═════ Data for analysis ═════
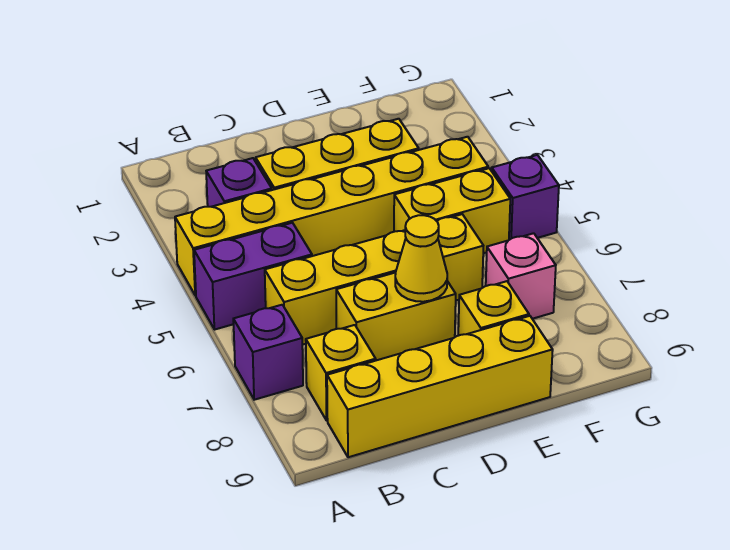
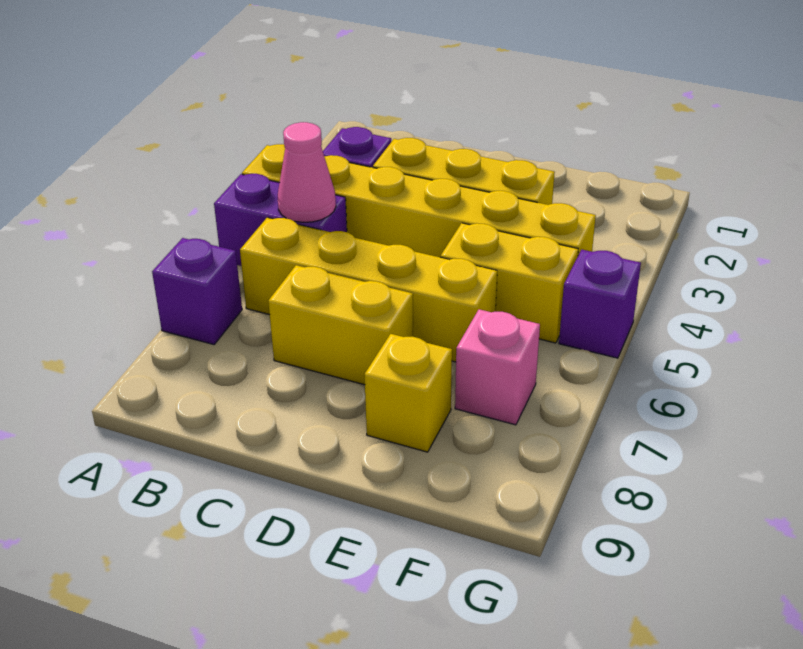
none -> pink cone B5 level 2
yellow brick B8 level 1 -> none
yellow brick B9:E9 level 1 -> none
yellow cone D7 level 2 -> none

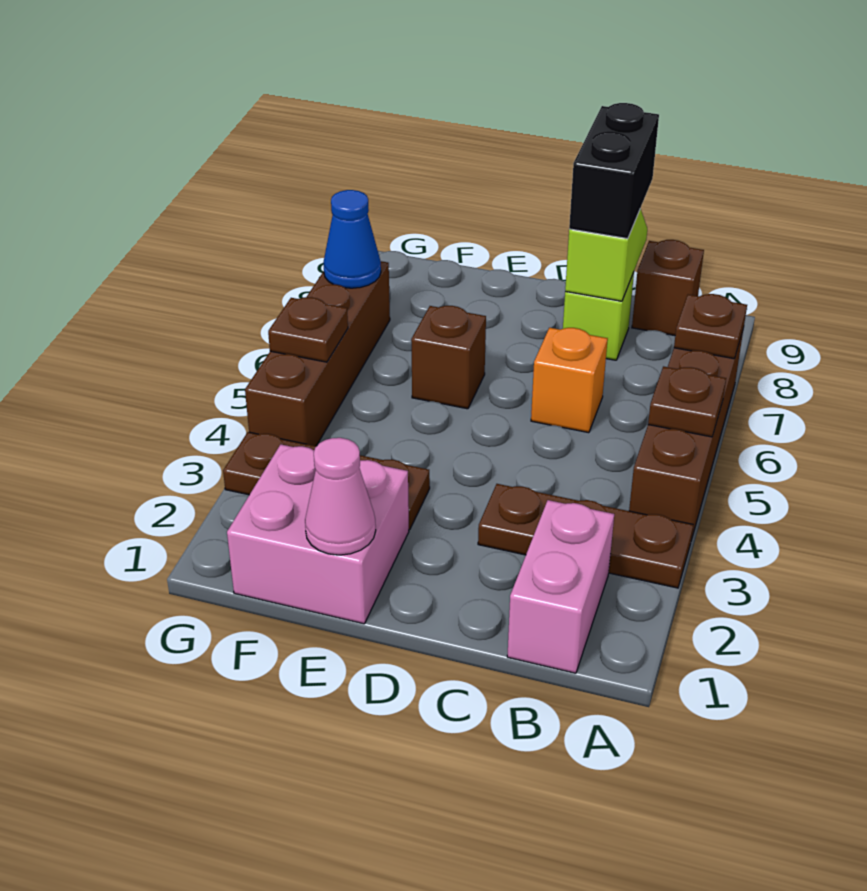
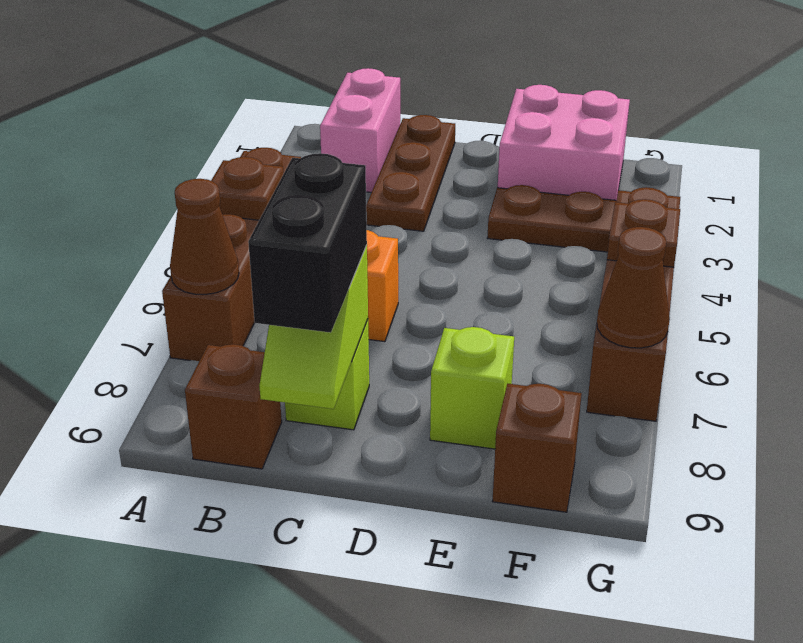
brown plate A3:C3 level 1 -> brown plate C1:C3 level 1
brown plate A7 level 2 -> brown cone A7 level 2
pink cone E1 level 2 -> none
brown brick E6 level 1 -> brown brick F9 level 1
none -> lime brick E8 level 1
blue cone G7 level 2 -> brown cone G7 level 2

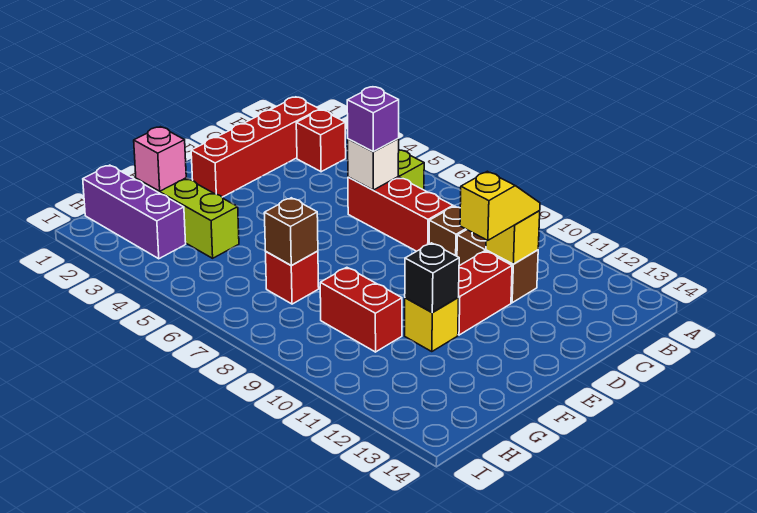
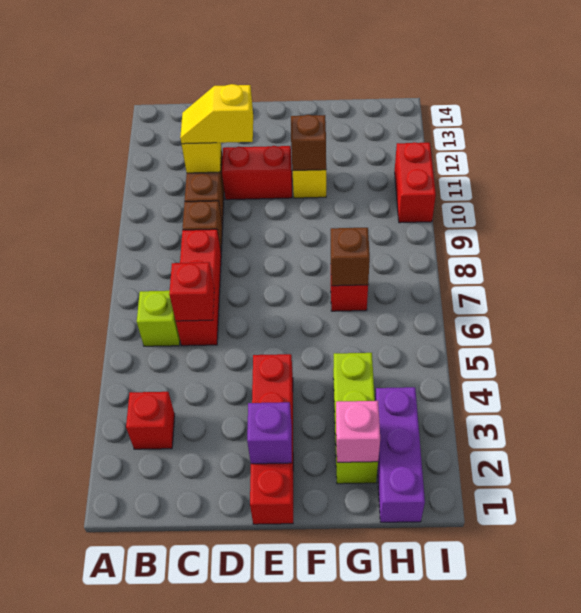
red brick B2:E2 level 1 -> red brick E1:E4 level 1
white brick C6 level 2 -> red brick C6 level 2
purple brick C6 level 3 -> purple brick E2 level 2
black brick F11 level 2 -> brown brick F11 level 2
red brick G9:G10 level 1 -> red brick I10:I11 level 1

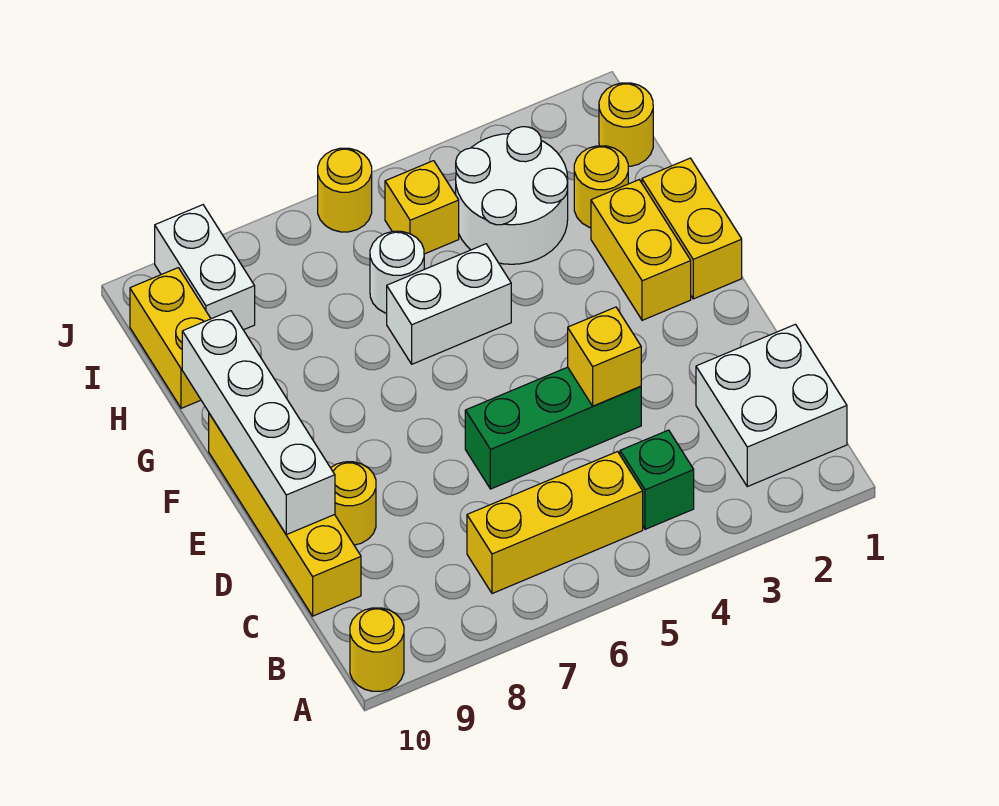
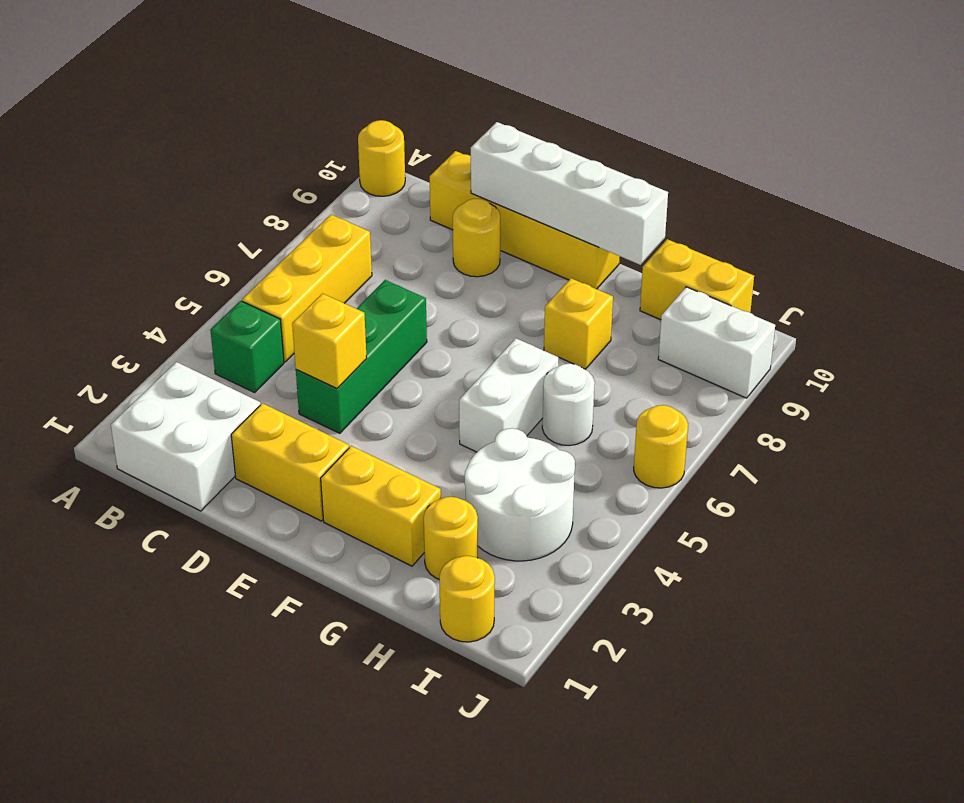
yellow brick F1:G1 level 1 -> yellow brick D2:E2 level 1
yellow brick I5 level 1 -> yellow brick G8 level 1

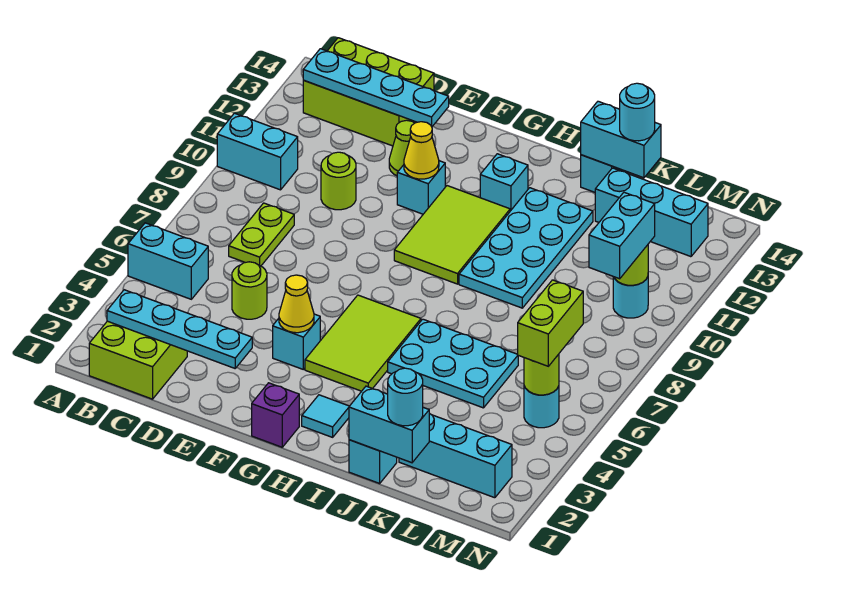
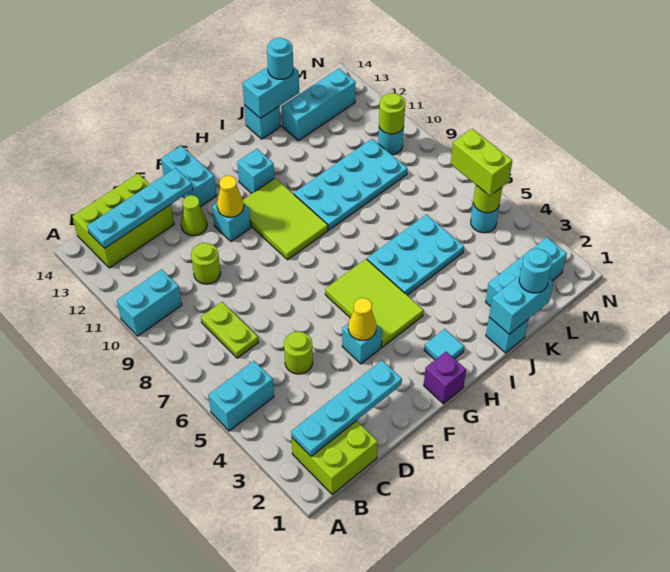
cyan plate I9:J12 level 1 -> cyan plate I9:L10 level 1
cyan brick M9:M10 level 3 -> cyan brick F13:F14 level 1

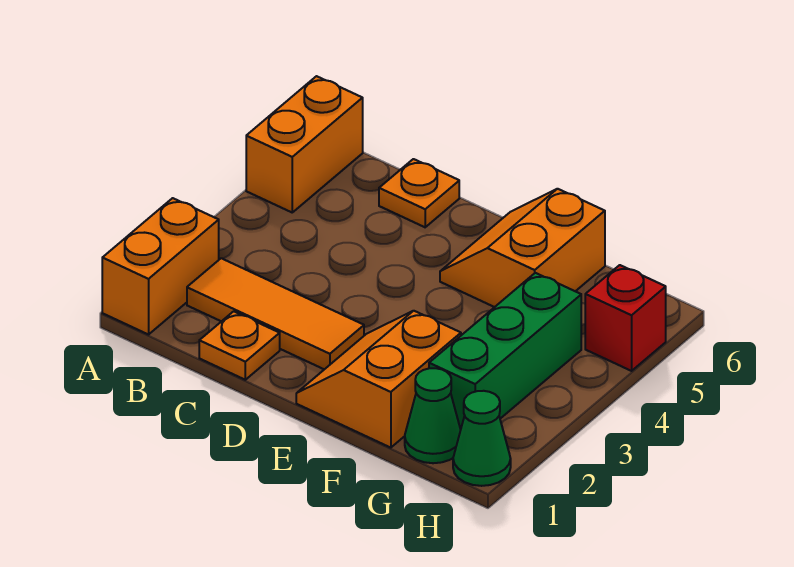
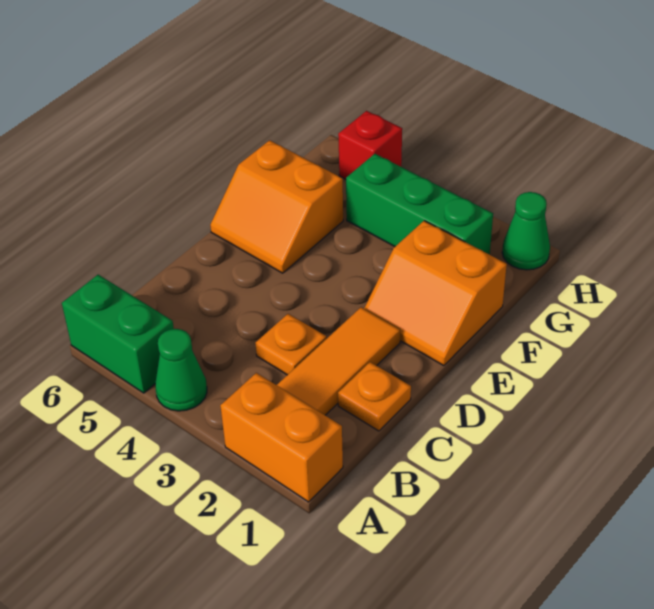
orange brick A5:A6 level 1 -> green brick A5:A6 level 1
orange plate C6 level 1 -> orange plate C3 level 1
green cone G1 level 1 -> green cone A4 level 1

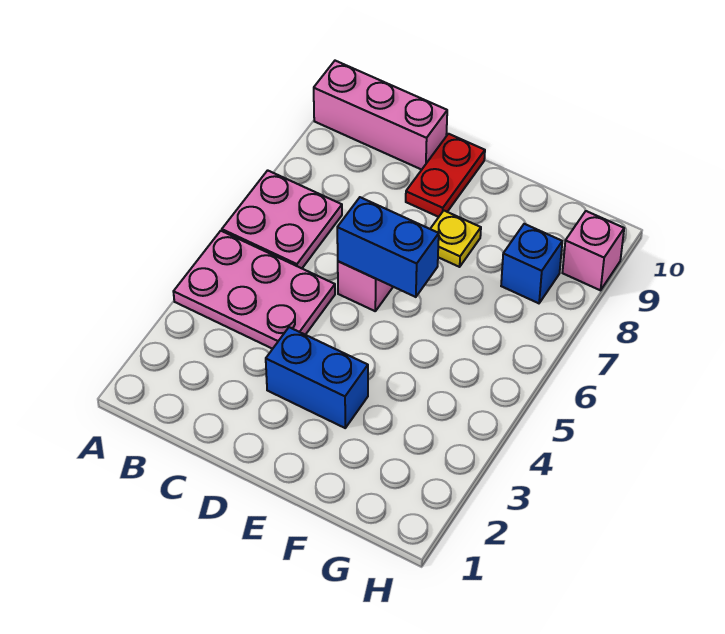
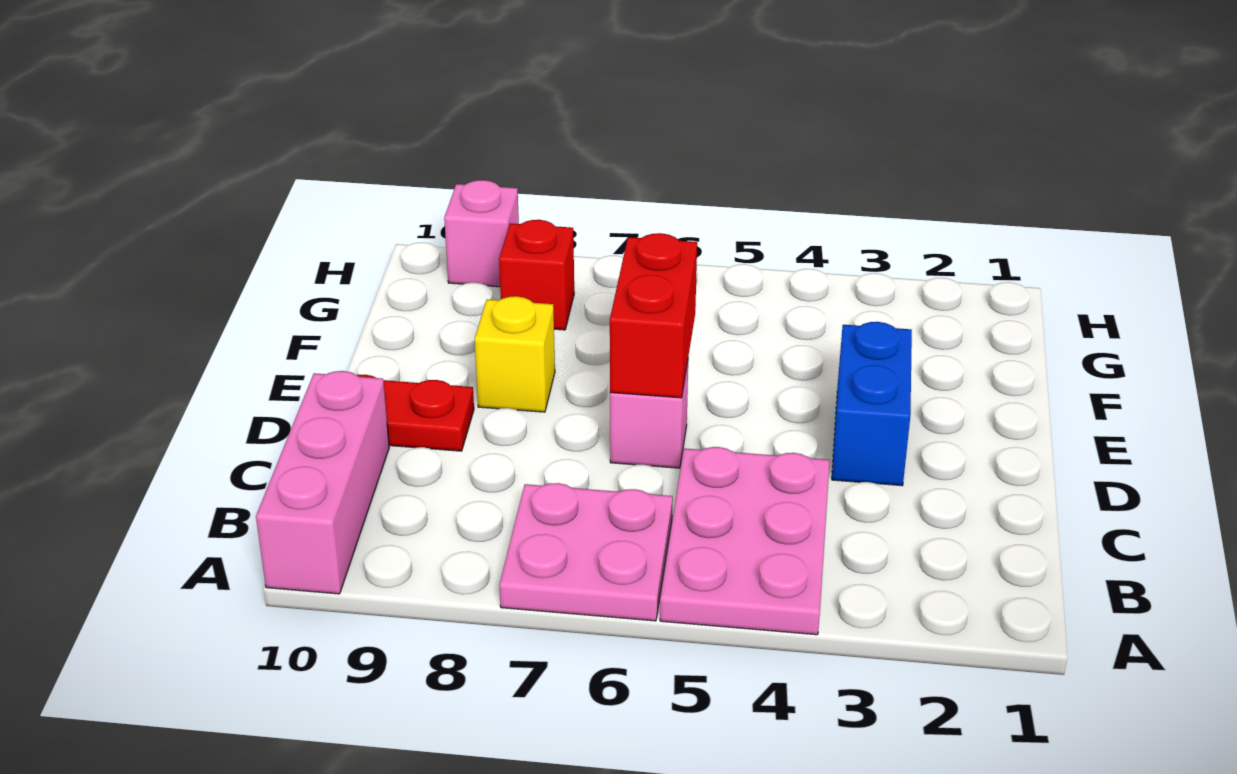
blue brick D6:E6 level 2 -> red brick D6:E6 level 2
yellow plate E8 level 1 -> yellow brick E8 level 1
blue brick G8 level 1 -> red brick G8 level 1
═════
* _Exercise objective_:
Would you please restate the records word for word, excluding any images?

* _Expected answer_:
none -> pink cone B5 level 2
yellow brick B8 level 1 -> none
yellow brick B9:E9 level 1 -> none
yellow cone D7 level 2 -> none

brown plate A3:C3 level 1 -> brown plate C1:C3 level 1
brown plate A7 level 2 -> brown cone A7 level 2
pink cone E1 level 2 -> none
brown brick E6 level 1 -> brown brick F9 level 1
none -> lime brick E8 level 1
blue cone G7 level 2 -> brown cone G7 level 2

red brick B2:E2 level 1 -> red brick E1:E4 level 1
white brick C6 level 2 -> red brick C6 level 2
purple brick C6 level 3 -> purple brick E2 level 2
black brick F11 level 2 -> brown brick F11 level 2
red brick G9:G10 level 1 -> red brick I10:I11 level 1

yellow brick F1:G1 level 1 -> yellow brick D2:E2 level 1
yellow brick I5 level 1 -> yellow brick G8 level 1

cyan plate I9:J12 level 1 -> cyan plate I9:L10 level 1
cyan brick M9:M10 level 3 -> cyan brick F13:F14 level 1

orange brick A5:A6 level 1 -> green brick A5:A6 level 1
orange plate C6 level 1 -> orange plate C3 level 1
green cone G1 level 1 -> green cone A4 level 1

blue brick D6:E6 level 2 -> red brick D6:E6 level 2
yellow plate E8 level 1 -> yellow brick E8 level 1
blue brick G8 level 1 -> red brick G8 level 1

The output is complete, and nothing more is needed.